The records: Begin

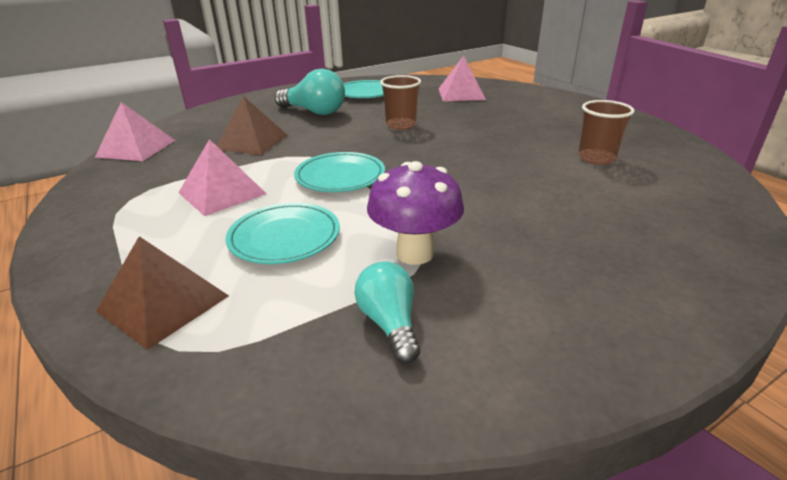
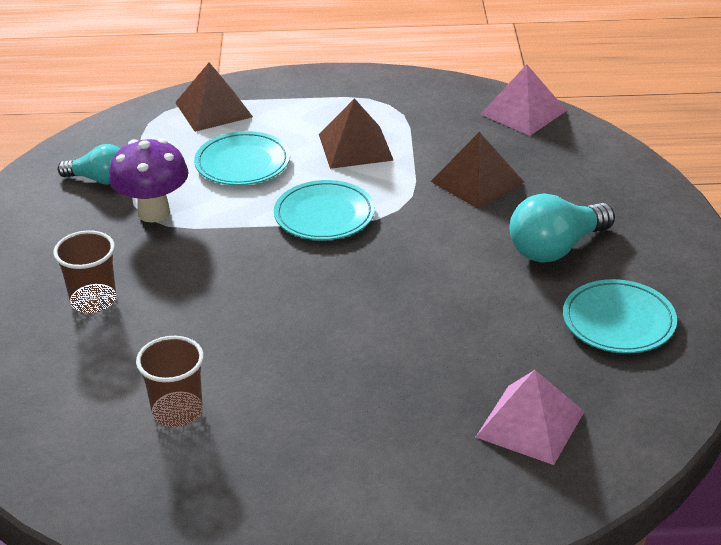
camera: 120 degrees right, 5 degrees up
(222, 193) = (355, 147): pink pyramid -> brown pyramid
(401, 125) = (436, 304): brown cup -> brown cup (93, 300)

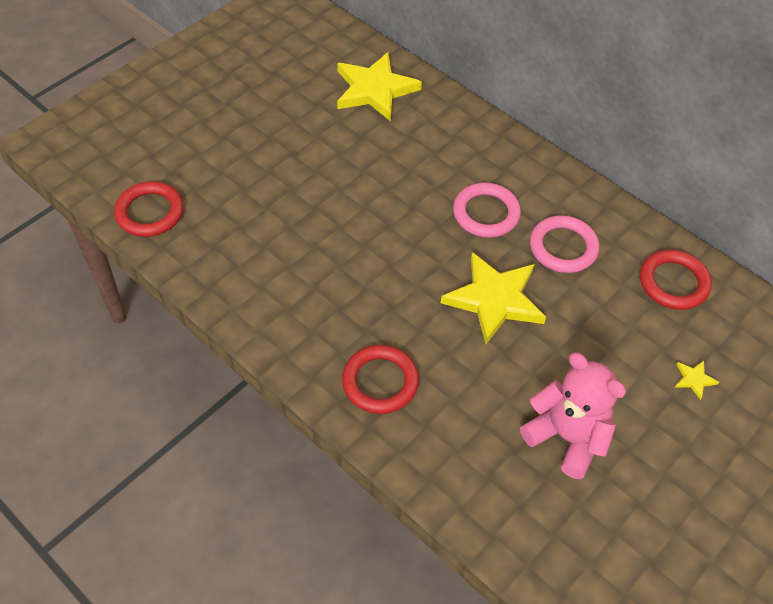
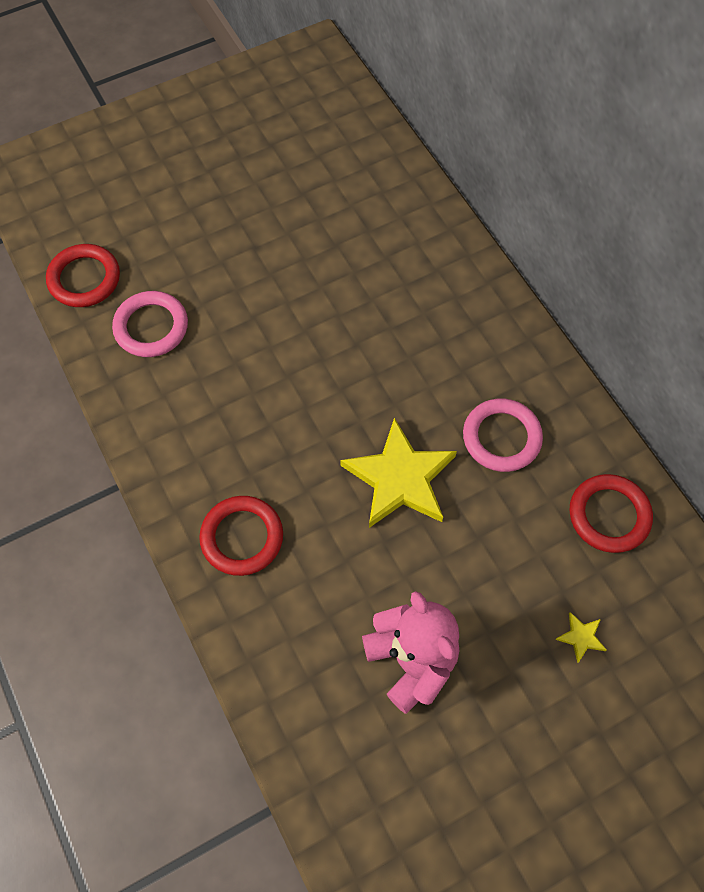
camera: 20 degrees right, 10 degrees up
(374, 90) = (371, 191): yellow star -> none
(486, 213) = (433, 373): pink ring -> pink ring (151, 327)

The records: End

■ Task
Word-for-word output of every record is needed, with images omitted.

■ Written response
camera: 120 degrees right, 5 degrees up
(222, 193) = (355, 147): pink pyramid -> brown pyramid
(401, 125) = (436, 304): brown cup -> brown cup (93, 300)

camera: 20 degrees right, 10 degrees up
(374, 90) = (371, 191): yellow star -> none
(486, 213) = (433, 373): pink ring -> pink ring (151, 327)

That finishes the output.